### [Task instructions]
Would you please return the lines of the entries below starting at the line that has "grey spinning top: 3 -> 0" and ending at the line that has "red pot: 3 -> 4", both included, exactly as they are?

### [Information]
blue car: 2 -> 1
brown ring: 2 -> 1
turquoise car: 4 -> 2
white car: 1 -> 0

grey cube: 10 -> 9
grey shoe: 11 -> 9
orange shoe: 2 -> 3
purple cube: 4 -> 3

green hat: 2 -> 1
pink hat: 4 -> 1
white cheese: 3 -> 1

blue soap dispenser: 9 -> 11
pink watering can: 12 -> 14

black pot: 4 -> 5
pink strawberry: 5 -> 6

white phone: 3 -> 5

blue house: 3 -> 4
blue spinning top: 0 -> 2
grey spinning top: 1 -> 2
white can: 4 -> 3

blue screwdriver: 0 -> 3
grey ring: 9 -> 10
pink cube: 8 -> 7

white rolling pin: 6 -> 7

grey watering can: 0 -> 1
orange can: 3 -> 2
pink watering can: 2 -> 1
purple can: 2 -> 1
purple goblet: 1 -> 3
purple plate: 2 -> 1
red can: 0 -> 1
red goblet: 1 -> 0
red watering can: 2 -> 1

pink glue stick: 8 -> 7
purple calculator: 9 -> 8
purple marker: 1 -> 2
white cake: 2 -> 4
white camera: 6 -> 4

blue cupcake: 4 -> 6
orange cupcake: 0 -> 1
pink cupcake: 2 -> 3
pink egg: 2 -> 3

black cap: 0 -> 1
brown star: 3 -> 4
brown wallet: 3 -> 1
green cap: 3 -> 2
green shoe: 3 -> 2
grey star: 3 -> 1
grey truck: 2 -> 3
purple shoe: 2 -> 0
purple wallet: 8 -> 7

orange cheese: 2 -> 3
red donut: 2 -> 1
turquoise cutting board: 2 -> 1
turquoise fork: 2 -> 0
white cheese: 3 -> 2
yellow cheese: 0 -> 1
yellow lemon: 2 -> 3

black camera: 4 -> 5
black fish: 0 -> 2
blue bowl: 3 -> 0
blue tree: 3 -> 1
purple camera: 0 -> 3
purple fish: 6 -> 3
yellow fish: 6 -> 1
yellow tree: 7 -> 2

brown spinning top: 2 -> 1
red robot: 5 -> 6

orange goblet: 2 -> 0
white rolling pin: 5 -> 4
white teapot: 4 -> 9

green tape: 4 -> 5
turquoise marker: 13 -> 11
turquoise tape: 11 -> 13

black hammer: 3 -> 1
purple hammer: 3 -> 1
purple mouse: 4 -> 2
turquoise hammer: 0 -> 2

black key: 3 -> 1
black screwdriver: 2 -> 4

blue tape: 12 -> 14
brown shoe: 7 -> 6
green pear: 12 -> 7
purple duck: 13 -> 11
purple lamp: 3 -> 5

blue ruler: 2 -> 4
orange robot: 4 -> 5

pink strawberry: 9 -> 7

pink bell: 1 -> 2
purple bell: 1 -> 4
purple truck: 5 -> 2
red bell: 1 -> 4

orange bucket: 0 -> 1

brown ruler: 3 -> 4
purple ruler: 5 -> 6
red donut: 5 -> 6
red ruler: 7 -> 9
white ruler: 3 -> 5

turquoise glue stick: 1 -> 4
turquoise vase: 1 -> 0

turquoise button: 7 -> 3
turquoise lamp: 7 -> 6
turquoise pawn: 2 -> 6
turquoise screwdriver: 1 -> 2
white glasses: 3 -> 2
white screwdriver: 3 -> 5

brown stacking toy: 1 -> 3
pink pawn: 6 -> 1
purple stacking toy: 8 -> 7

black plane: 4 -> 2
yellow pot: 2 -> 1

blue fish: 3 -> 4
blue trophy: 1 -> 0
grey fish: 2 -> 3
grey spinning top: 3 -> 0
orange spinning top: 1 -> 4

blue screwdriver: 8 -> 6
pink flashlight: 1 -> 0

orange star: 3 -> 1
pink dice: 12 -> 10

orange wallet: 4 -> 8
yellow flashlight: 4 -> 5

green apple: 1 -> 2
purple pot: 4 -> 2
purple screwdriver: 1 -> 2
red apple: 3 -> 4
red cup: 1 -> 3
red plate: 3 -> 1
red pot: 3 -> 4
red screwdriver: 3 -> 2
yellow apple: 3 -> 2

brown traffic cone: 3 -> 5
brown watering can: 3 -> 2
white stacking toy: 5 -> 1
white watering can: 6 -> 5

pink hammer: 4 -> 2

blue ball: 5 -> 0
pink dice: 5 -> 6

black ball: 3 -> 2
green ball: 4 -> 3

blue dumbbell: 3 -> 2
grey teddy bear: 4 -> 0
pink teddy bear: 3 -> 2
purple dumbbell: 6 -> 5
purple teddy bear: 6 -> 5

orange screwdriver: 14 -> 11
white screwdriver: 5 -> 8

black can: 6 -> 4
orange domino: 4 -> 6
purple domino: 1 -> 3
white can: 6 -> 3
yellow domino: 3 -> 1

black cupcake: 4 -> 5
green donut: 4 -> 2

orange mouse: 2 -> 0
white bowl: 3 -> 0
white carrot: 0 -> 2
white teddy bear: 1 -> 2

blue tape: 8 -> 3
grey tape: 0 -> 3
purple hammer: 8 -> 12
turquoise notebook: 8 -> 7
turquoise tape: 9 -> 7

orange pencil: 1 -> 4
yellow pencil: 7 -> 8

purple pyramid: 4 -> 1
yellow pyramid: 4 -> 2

### [Task answer]
grey spinning top: 3 -> 0
orange spinning top: 1 -> 4

blue screwdriver: 8 -> 6
pink flashlight: 1 -> 0

orange star: 3 -> 1
pink dice: 12 -> 10

orange wallet: 4 -> 8
yellow flashlight: 4 -> 5

green apple: 1 -> 2
purple pot: 4 -> 2
purple screwdriver: 1 -> 2
red apple: 3 -> 4
red cup: 1 -> 3
red plate: 3 -> 1
red pot: 3 -> 4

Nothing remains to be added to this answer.